**Task directions:** Take the data below and copy exactly the lines starting at the one with "replaced | despertador/gris" and finishing at the one with "camera: 30 degrees left, 5 degrees up", both included.

***** Records for the task

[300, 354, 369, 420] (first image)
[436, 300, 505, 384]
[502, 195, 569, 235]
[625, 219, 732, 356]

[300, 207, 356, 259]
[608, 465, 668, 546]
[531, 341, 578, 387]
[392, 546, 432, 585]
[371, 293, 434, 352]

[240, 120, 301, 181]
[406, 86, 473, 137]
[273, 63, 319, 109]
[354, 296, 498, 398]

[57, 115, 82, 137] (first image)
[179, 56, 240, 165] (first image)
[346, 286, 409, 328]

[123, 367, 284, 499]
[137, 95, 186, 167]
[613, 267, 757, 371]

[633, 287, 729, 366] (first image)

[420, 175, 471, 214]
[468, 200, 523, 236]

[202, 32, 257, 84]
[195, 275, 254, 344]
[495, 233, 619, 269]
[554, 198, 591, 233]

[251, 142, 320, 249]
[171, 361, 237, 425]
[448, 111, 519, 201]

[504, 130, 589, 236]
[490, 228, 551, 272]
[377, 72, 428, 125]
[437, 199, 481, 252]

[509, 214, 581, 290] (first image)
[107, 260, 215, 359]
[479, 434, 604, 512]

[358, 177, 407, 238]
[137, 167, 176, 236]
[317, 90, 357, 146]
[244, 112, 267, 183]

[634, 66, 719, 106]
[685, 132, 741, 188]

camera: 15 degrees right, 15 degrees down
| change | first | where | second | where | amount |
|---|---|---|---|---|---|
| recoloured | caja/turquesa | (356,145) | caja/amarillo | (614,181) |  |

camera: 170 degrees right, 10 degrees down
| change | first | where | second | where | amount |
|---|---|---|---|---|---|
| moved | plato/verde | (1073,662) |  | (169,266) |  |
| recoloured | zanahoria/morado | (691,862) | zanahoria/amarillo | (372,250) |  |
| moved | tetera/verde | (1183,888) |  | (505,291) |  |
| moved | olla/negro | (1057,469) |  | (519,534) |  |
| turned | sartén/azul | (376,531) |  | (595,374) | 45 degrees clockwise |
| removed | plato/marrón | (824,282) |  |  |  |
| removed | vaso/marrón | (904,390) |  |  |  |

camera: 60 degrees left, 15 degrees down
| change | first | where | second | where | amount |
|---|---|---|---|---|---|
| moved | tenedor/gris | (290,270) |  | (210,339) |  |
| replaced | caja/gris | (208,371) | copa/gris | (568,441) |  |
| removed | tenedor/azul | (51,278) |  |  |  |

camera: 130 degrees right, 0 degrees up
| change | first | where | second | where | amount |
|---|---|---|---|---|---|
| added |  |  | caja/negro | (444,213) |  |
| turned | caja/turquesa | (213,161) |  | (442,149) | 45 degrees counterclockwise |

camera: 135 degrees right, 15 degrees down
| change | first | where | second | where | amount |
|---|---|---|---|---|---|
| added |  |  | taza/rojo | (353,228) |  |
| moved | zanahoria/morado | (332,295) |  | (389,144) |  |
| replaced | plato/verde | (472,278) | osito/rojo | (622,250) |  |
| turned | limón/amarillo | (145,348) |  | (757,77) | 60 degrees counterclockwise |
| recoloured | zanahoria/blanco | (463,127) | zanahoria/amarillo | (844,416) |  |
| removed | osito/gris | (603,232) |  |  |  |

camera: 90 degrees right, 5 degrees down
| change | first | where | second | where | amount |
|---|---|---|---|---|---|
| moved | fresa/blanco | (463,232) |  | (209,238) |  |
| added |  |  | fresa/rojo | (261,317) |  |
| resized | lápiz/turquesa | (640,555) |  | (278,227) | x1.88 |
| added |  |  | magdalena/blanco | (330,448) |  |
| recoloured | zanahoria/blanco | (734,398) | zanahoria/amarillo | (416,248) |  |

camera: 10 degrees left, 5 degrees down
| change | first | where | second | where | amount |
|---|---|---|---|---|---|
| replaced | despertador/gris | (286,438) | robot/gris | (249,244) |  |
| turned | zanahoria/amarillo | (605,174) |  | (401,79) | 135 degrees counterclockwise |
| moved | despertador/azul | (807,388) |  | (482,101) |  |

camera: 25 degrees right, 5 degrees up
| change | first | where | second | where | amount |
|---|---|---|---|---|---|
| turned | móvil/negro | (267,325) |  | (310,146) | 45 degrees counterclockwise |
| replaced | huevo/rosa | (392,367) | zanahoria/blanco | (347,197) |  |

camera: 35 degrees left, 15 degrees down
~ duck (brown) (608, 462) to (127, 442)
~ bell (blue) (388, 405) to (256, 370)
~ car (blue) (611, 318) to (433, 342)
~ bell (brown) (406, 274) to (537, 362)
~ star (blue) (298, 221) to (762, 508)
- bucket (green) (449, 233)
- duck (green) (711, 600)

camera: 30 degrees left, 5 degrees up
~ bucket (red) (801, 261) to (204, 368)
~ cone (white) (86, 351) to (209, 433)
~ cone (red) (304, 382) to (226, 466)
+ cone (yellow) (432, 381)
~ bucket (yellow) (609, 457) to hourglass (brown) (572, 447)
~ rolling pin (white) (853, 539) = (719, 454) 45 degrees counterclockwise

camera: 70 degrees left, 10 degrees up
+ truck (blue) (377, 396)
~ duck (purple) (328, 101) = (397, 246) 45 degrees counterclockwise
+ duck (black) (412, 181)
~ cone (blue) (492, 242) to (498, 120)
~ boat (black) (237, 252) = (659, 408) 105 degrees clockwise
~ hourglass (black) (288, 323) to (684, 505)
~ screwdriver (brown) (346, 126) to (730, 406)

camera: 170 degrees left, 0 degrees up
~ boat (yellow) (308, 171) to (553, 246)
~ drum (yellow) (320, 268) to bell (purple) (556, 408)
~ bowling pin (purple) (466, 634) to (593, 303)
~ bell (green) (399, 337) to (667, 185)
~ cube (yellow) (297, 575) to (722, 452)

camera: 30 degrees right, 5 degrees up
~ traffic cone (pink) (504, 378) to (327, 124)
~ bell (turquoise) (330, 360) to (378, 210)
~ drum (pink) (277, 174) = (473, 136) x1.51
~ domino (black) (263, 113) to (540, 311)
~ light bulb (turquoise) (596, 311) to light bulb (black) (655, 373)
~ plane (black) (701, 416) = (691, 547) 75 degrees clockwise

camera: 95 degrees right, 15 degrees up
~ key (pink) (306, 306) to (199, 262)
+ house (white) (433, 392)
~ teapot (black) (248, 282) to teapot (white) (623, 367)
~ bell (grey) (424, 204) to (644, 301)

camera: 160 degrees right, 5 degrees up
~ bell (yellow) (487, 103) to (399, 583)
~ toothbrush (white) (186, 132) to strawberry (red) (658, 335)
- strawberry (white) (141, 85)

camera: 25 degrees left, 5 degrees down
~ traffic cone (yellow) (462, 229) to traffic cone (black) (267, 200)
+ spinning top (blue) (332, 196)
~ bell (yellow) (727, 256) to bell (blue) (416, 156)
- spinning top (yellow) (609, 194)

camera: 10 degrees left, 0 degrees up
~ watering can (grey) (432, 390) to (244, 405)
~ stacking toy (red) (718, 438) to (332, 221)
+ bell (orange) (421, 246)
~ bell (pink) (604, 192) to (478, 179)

**********

**Exercise result:**
| replaced | despertador/gris | (286,438) | robot/gris | (249,244) |  |
| turned | zanahoria/amarillo | (605,174) |  | (401,79) | 135 degrees counterclockwise |
| moved | despertador/azul | (807,388) |  | (482,101) |  |

camera: 25 degrees right, 5 degrees up
| change | first | where | second | where | amount |
|---|---|---|---|---|---|
| turned | móvil/negro | (267,325) |  | (310,146) | 45 degrees counterclockwise |
| replaced | huevo/rosa | (392,367) | zanahoria/blanco | (347,197) |  |

camera: 35 degrees left, 15 degrees down
~ duck (brown) (608, 462) to (127, 442)
~ bell (blue) (388, 405) to (256, 370)
~ car (blue) (611, 318) to (433, 342)
~ bell (brown) (406, 274) to (537, 362)
~ star (blue) (298, 221) to (762, 508)
- bucket (green) (449, 233)
- duck (green) (711, 600)

camera: 30 degrees left, 5 degrees up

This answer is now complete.